## Start
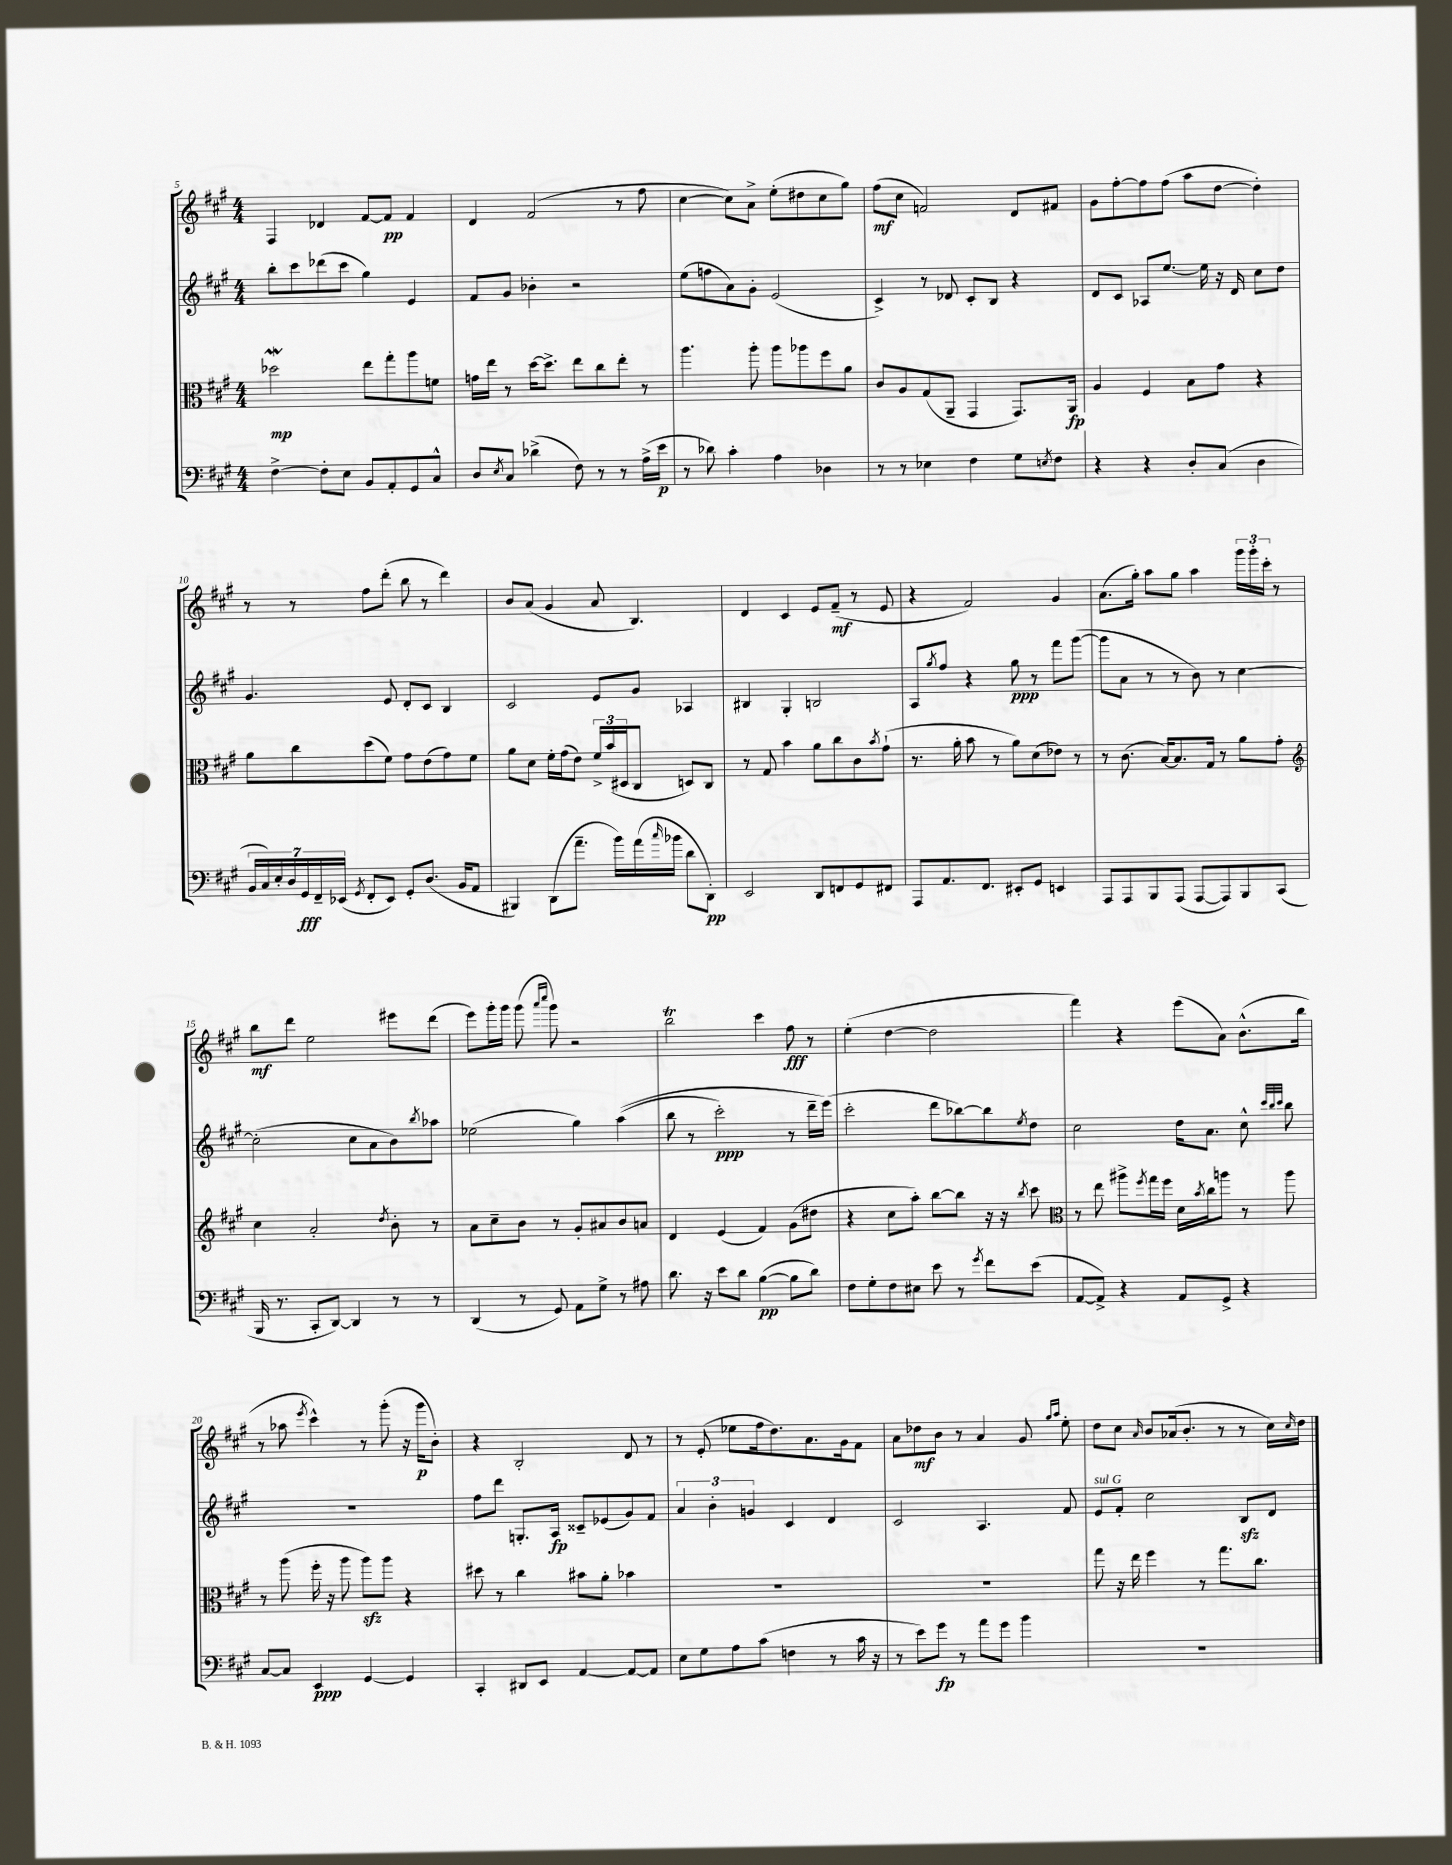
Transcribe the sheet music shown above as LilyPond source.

<<
\new StaffGroup <<
\new Staff = "s0" {
    \clef treble \key a \major \numericTimeSignature \time 4/4
    fis4 des'4 fis'8~ fis'8\pp fis'4 |
    d'4 fis'2( r8 fis''8 |
    cis''4~ cis''8) a'8-> e''8-.( dis''8 cis''8 gis''8) |
    fis''8\mf( cis''8 f'2) d'8 fis'8 |
    gis'8 fis''8~-. fis''8 fis''8( a''8 d''8~ d''4-.) |
    r8 r8 fis''8 d'''8-.( b''8 r8 d'''4) |
    b'8 a'8( gis'4 a'8 b4.) |
    d'4 cis'4 e'8 fis'8--\mf( r8 e'8 |
    r4 fis'2) gis'4 |
    a'8.( gis''16-.) a''8 gis''8 a''4 \tuplet 3/2 { gis'''16 gis'''16-. cis'''16-. } r8 |
    b''8\mf d'''8 e''2 eis'''8 d'''8( |
    e'''8) gis'''16-. gis'''16 gis'''8( \grace { a'''16 cis''''16 } gis'''8) r2 |
    b''2\trill cis'''4 fis''8\fff r8 |
    e''4-.( d''4~ d''2 |
    fis'''4) r4 e'''8( a'8) b'8.-^( b''16 |
    r8 aes''8 \acciaccatura { e'''8 } cis'''4-^) r8 gis'''8-.( r16 gis'''16\p b'8-.) |
    r4 b2-. d'8 r8 |
    r8 e'8-.( ees''8 fis''16 d''8.) a'8. gis'16 fis'8 |
    a'8 des''8\mf b'8 r8 a'4 gis'8 \grace { gis''16 a''16 } e''8-. |
    d''8 cis''8 \grace { a'16 } b'8 aes'16( b'8.-. r8 r8 cis''16) \grace { cis''16 } d''16 \bar "|." |
}
\new Staff = "s1" {
    \clef treble \key a \major \numericTimeSignature \time 4/4
    b''8-. cis'''8 des'''8( cis'''8 gis''4) e'4 |
    fis'8 gis'8 bes'4-. r2 |
    e''8( f''8 a'8) gis'8-. e'2( |
    cis'4->) r8 des'8 cis'8-. b8 r4 |
    d'8 cis'8 aes8 e''8.~ e''16 r16 d'16 cis''8 d''8 |
    gis'4. e'8 d'8-. cis'8 b4 |
    cis'2 e'8 gis'8 aes4 |
    bis4 gis4-. b2 |
    a8 \acciaccatura { gis''8 } fis''8 r4 gis''8\ppp r8 fis'''8 gis'''8~( |
    gis'''8 a'8 r8 r8 b'8) r8 cis''4~ |
    cis''2-.( cis''8 a'8 b'8) \acciaccatura { b''8 } aes''8 |
    ees''2( gis''4) a''4(\( |
    b''8 r8 cis'''2-.\ppp) r8 d'''16-- e'''16(\) |
    cis'''2-. d'''8 bes''8~) bes''8 \acciaccatura { e''8 } d''8 |
    cis''2 d''16 a'8. cis''8-^ \grace { cis'''32 b''32 cis'''32 } b''8 |
    R1 |
    fis''8 d'''8 g8.-. a16\fp cisis'8-- ees'8( gis'8) fis'8 |
    \tuplet 3/2 { a'4 b'4-. g'4 } cis'4 d'4 |
    cis'2 a4. fis'8 |
    e'8^\markup { \italic "sul G" } fis'8-. cis''2 b8\sfz d'8 \bar "|." |
}
\new Staff = "s2" {
    \clef alto \key a \major \numericTimeSignature \time 4/4
    des''2\mordent\mp e''8 gis''8-. a''8 f'8 |
    g'16 e''16 r8 d''16~ d''8.-> e''8 cis''8 e''8-. r8 |
    a''4. a''8-. a''8 aes''8 fis''8 a'8 |
    cis'8 a8 gis8( a,8-- gis,4 gis,8.) a,16\fp |
    a4 fis4 b8 gis'8 r4 |
    a'8 cis''8 d''8( fis'8) gis'8 e'8( gis'8) fis'8 |
    a'8 d'8 fis'16-. gis'16( e'8) \tuplet 3/2 { fis'16-> b'16( dis16 } cis8 d8) cis8 |
    r8 gis8 b'4 a'8 cis''8 cis'8 \acciaccatura { b'8 } gis'8-!( |
    r8. a'16-. b'8 r8 a'8) d'8( ees'8) r8 |
    r8 cis'8.( b16~) b8. gis16 r8 a'8 gis'8-. |
    \clef treble cis''4 a'2-. \acciaccatura { d''8 } b'8-. r8 |
    a'8 cis''8-- b'8 r8 gis'8-. ais'8 b'8 a'8 |
    d'4 e'4( fis'4) gis'8( dis''8 |
    r4 cis''8 a''8-.) b''8~ b''8 r16 r16 \acciaccatura { b''8 } cis'''8 |
    \clef alto r8 e''8 ais''8-> \acciaccatura { fis''8 } gis''16 fis''16 d'16 \acciaccatura { b'8 } cis''16 a''8 r8 a''8 |
    r8 a''8( fis''16-. r16 a''8 a''8\sfz) a''8 r4 |
    dis''8 r8 cis''4 bis'8 a'8-. bes'4 |
    R1 |
    R1 |
    gis''8 r16 e''16 fis''4 r8 gis''8. cis''8. \bar "|." |
}
\new Staff = "s3" {
    \clef bass \key a \major \numericTimeSignature \time 4/4
    fis4~-> fis8-. e8 b,8 a,8-. gis,8 cis8-^ |
    d8 \acciaccatura { e8 } cis8 des'4->( fis8) r8 r8 a16->( e'16\p |
    r8 des'8) cis'4-. a4 des4 |
    r8 r8 ees4 fis4 gis8 \acciaccatura { e8 } fis8 |
    r4 r4 d8-. cis8( d4 |
    \tuplet 7/4 { b,16 cis16) e16-. d16 gis,16\fff fis,16-- ees,16( } \acciaccatura { gis,8 } fis,8-. ees,8) gis,8-. d8.( b,16 a,8 |
    bis,,4) d,8( a'8.-- b'16) a'16( \grace { cis''16 } bes'16 d'8 d,8-.\pp) |
    e,2 d,8 f,8 gis,8 fis,8 |
    a,,8 a,8. fis,8. eis,8-. gis,8 e,4 |
    a,,8 a,,8 b,,8 a,,8( a,,8~ a,,8) b,,8 cis,8( |
    b,,16 r8. cis,8-. d,8~) d,4 r8 r8 |
    d,4( r8 gis,8) a,8 gis8-> r8 ais8 |
    d'8. r16 e'8 d'8 b4~\pp( b8 d'8) |
    fis8 gis8-. fis8 eis8 e'8 r8 \acciaccatura { gis'8 } fis'8 e'8( |
    a,8~ a,8->) r4 a,8 gis,8-> r4 |
    cis8~ cis8 e,4\ppp gis,4~ gis,4 |
    cis,4-. dis,8 e,8 a,4~ a,8~ a,8 |
    e8 gis8 a8 cis'8( f4 r8 cis'16 r16 |
    r8 e'8) gis'8\fp r8 a'8 gis'8 b'4 |
    R1 \bar "|." |
}
>>
>>
\layout { \context { \Score currentBarNumber = #5 } }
## End
Exercise:
Please count the lines in the material above that contain the word "major" and reply with the number alone.

Written answer:
4